— TASK PROMPT —
Nothing but the lines below from the one with "blue line: (157, 82) -> (101, 78), turned -42" through the one with "pink semicircle: (392, 228)" should be output, each exactly as given, and no pictures.

— DATA FOR THIS EXERCISE —
"""

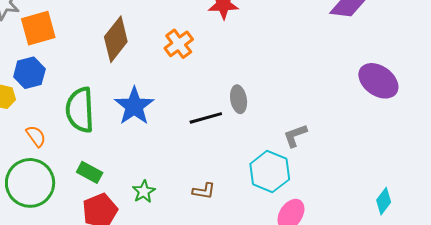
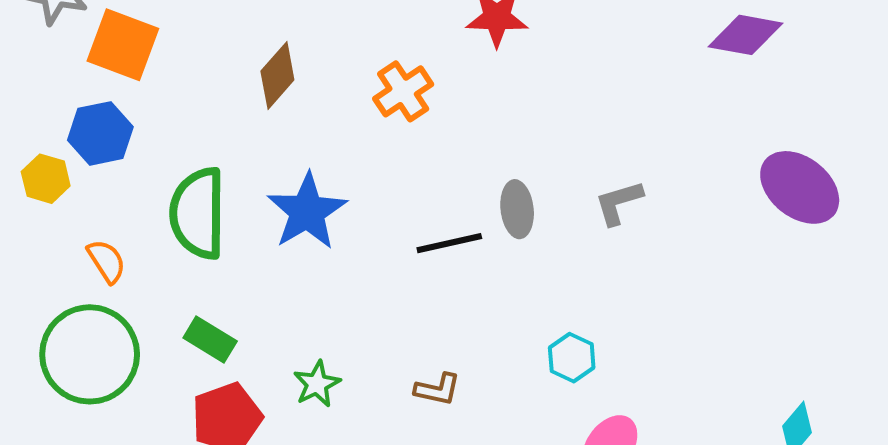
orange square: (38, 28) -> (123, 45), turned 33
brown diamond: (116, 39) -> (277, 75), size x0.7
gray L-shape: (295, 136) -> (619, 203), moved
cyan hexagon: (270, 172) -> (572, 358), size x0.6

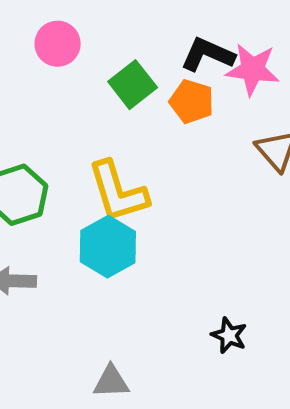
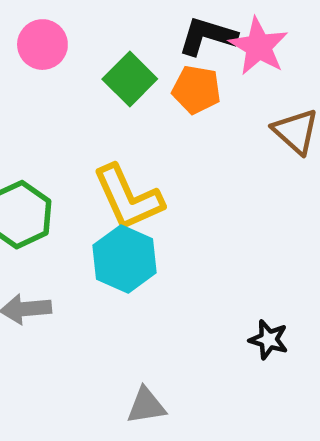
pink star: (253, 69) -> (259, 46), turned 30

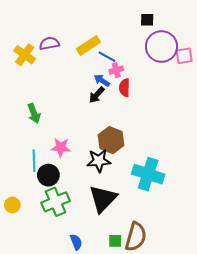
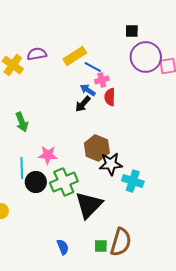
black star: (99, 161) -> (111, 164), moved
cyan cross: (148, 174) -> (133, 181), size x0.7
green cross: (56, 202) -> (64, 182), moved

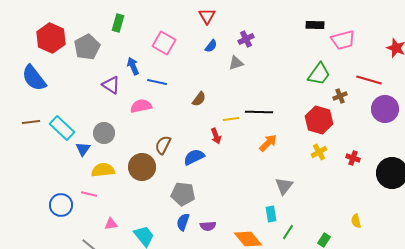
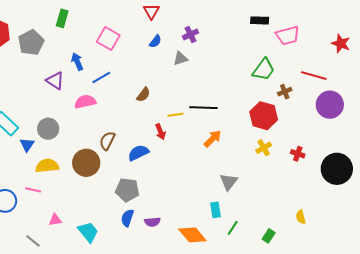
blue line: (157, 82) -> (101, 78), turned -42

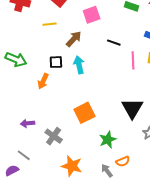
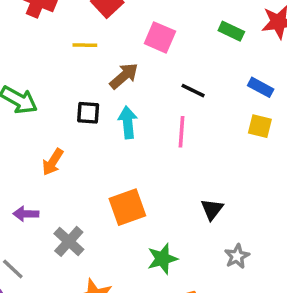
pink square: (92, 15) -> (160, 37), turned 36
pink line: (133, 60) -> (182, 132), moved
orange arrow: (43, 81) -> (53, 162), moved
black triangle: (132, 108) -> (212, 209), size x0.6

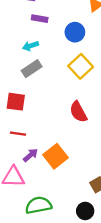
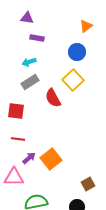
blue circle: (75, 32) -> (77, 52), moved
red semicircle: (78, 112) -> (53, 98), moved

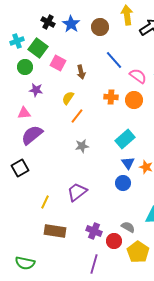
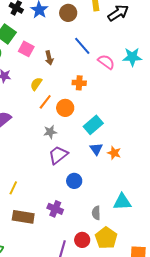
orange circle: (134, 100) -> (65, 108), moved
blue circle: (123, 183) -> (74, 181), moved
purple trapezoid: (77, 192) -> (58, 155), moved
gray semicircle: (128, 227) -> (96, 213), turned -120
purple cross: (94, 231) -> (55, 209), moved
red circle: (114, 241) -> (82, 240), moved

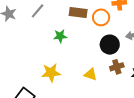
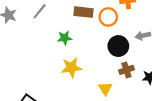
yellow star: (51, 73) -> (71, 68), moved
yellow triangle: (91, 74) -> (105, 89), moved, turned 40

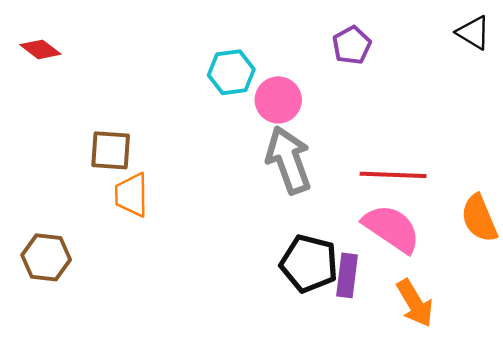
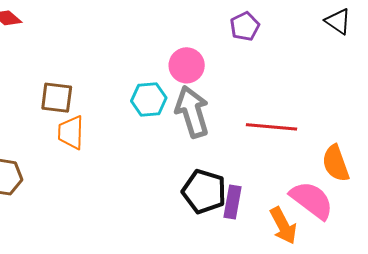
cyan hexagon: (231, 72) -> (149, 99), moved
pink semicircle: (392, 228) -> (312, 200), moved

"""
"""

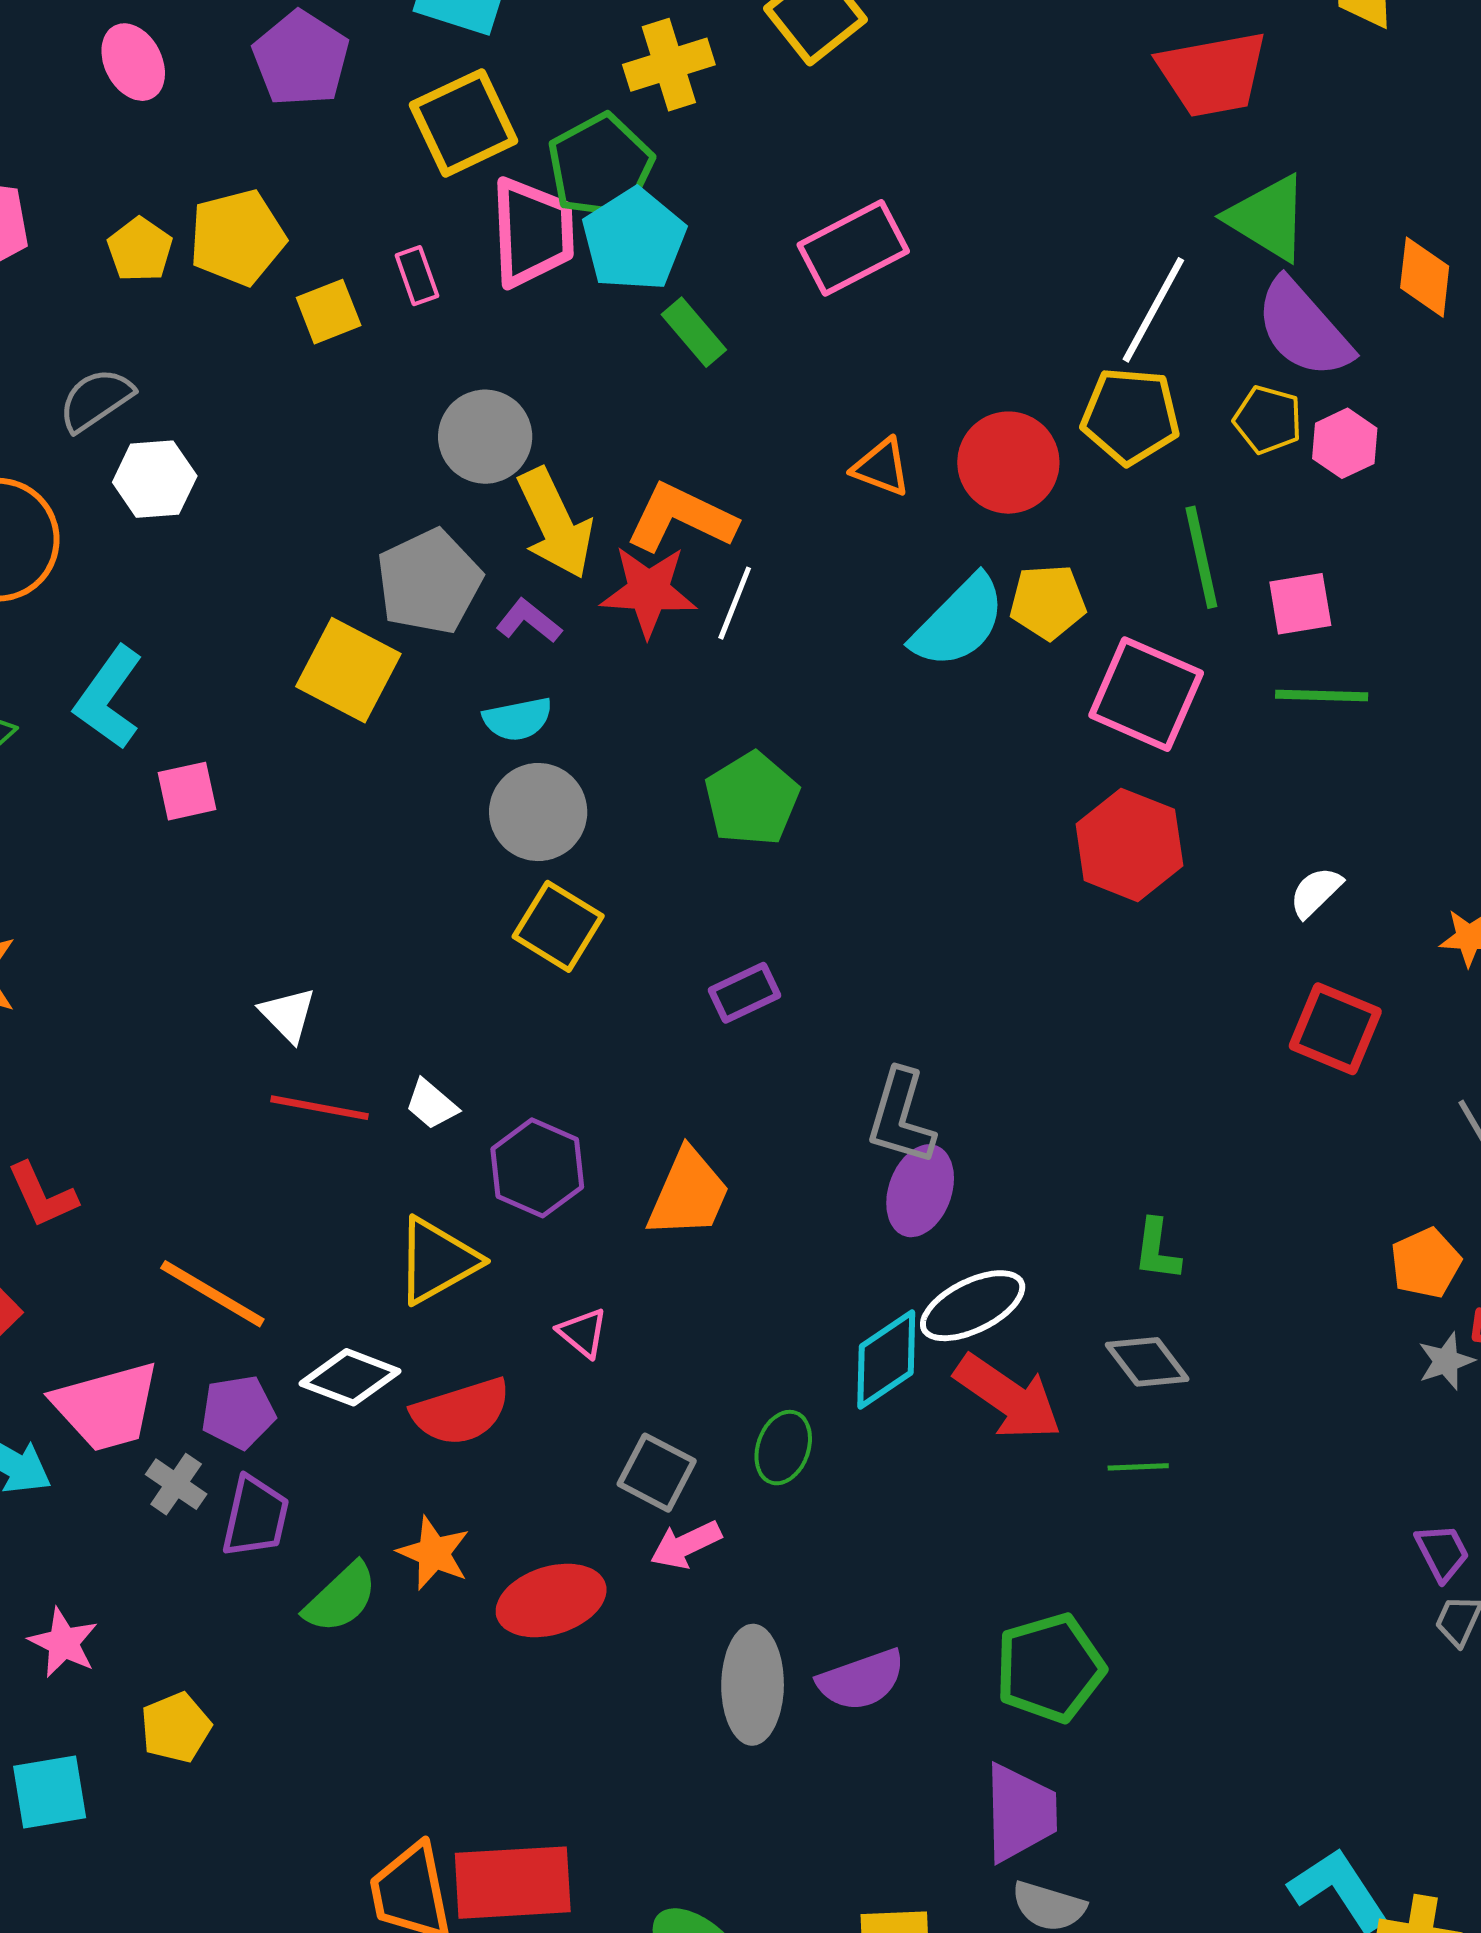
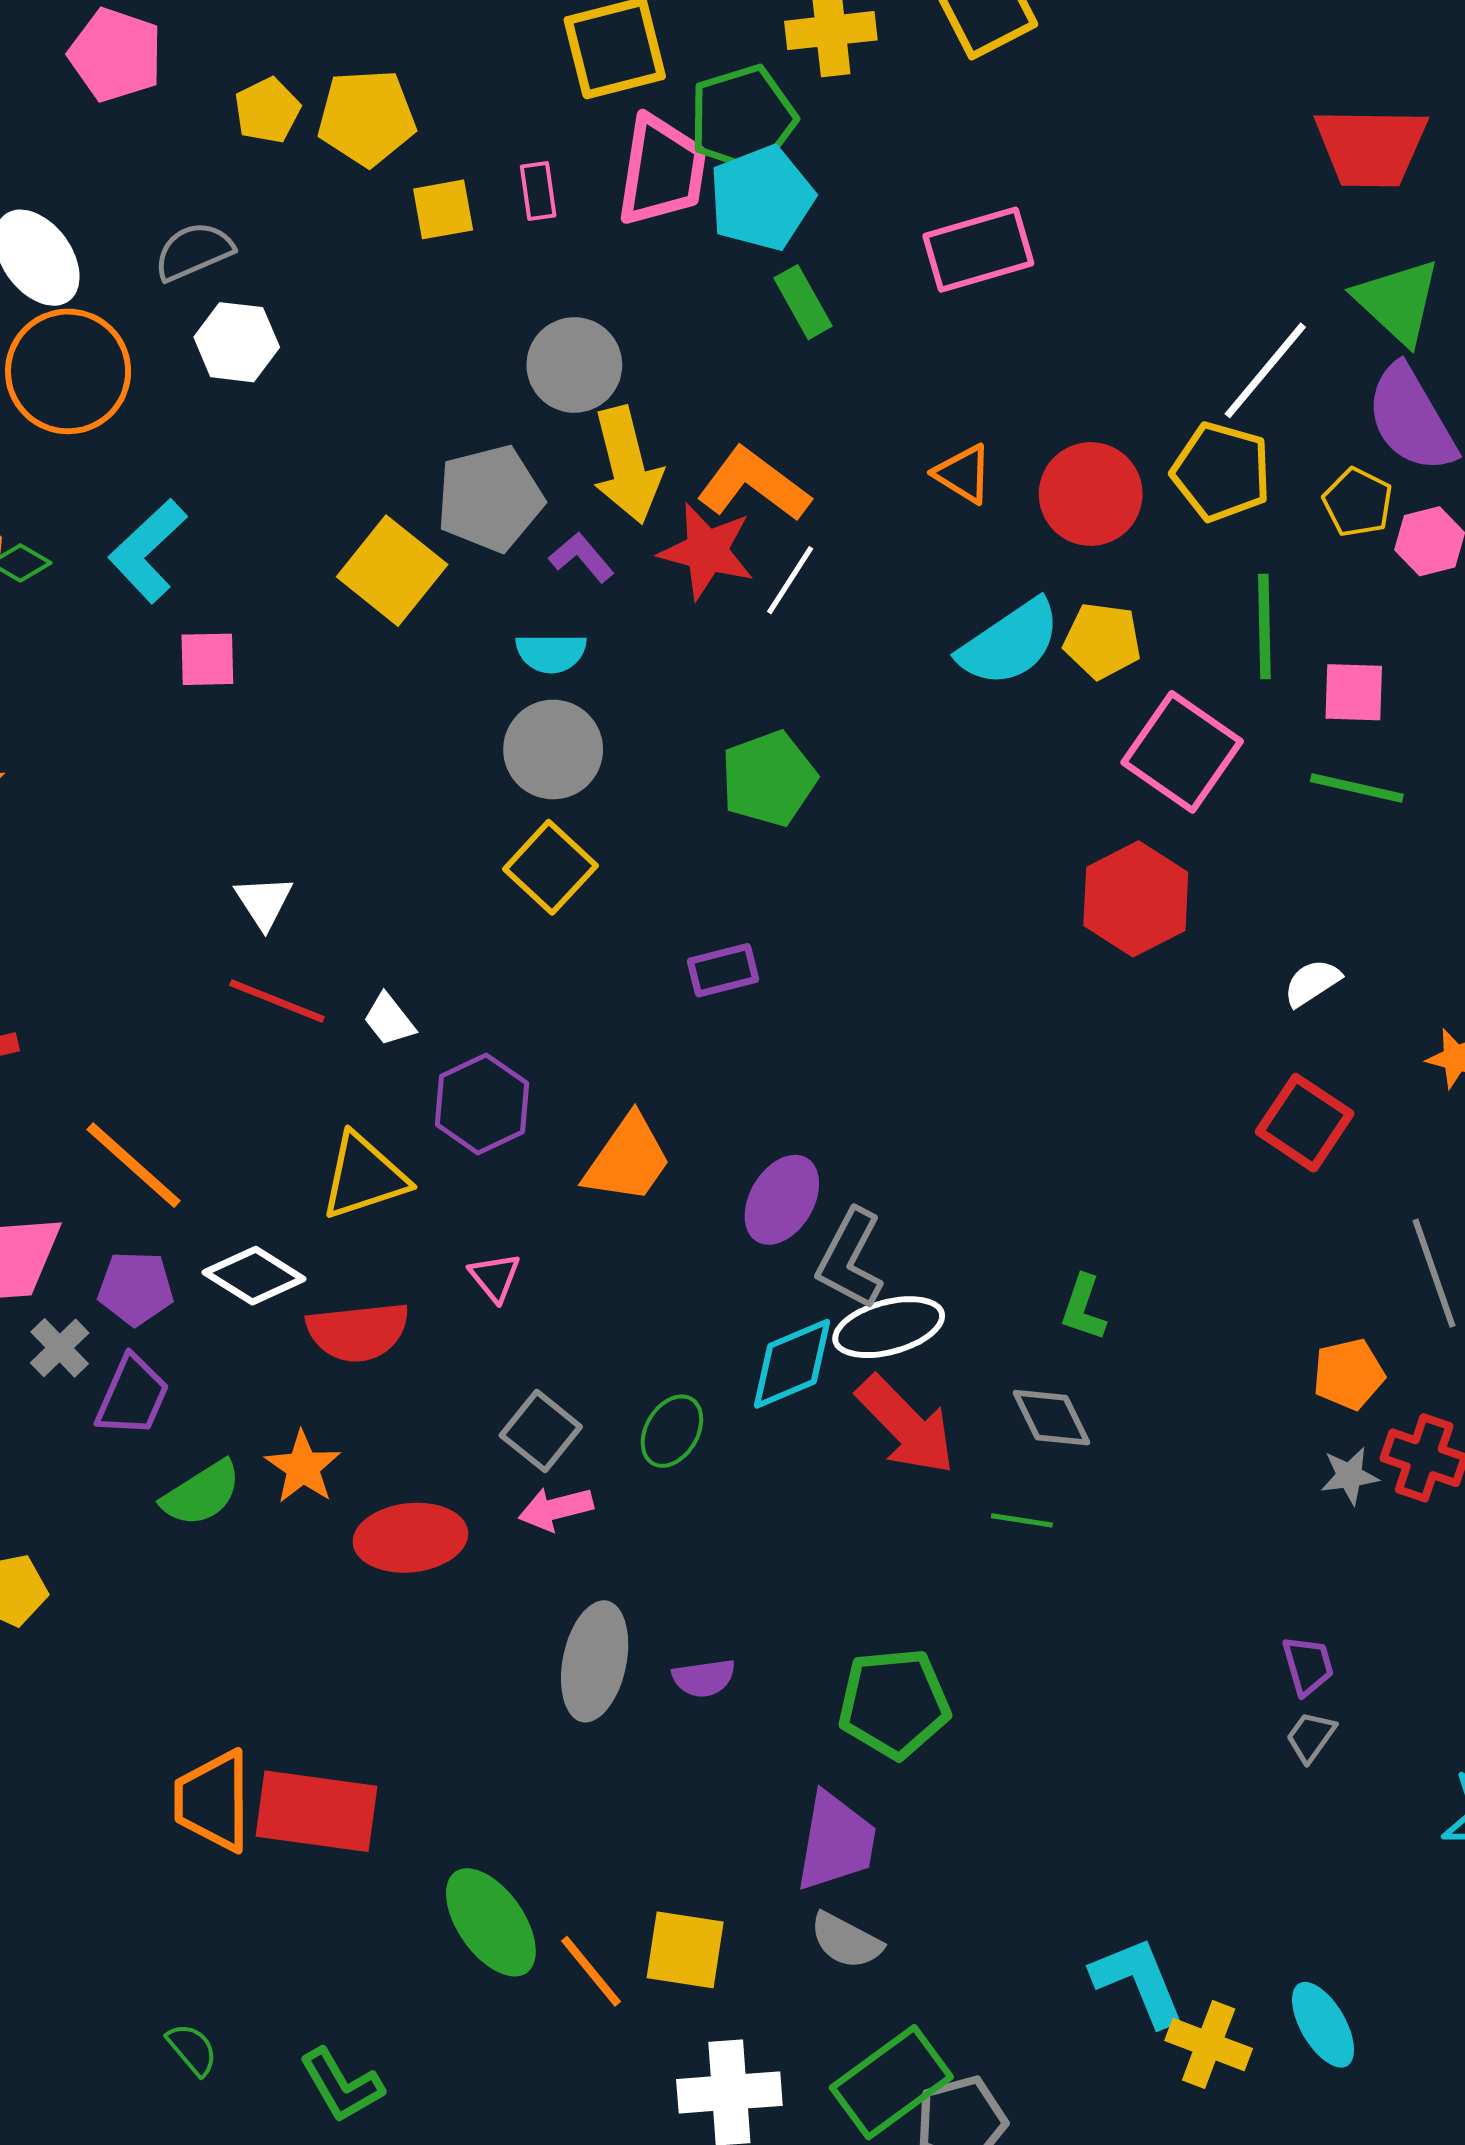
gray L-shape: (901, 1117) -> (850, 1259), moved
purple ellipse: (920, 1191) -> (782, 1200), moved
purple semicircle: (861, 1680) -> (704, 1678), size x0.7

"""

— EXERCISE RESPONSE —
blue line: (157, 82) -> (101, 78), turned -42

pink square: (92, 15) -> (160, 37), turned 36
pink line: (133, 60) -> (182, 132), moved
orange arrow: (43, 81) -> (53, 162), moved
black triangle: (132, 108) -> (212, 209), size x0.6

blue circle: (75, 32) -> (77, 52), moved
red semicircle: (78, 112) -> (53, 98), moved

orange circle: (134, 100) -> (65, 108), moved
blue circle: (123, 183) -> (74, 181), moved
purple trapezoid: (77, 192) -> (58, 155), moved
gray semicircle: (128, 227) -> (96, 213), turned -120
purple cross: (94, 231) -> (55, 209), moved
red circle: (114, 241) -> (82, 240), moved

yellow star: (51, 73) -> (71, 68), moved
yellow triangle: (91, 74) -> (105, 89), moved, turned 40

cyan hexagon: (231, 72) -> (149, 99), moved
pink semicircle: (392, 228) -> (312, 200), moved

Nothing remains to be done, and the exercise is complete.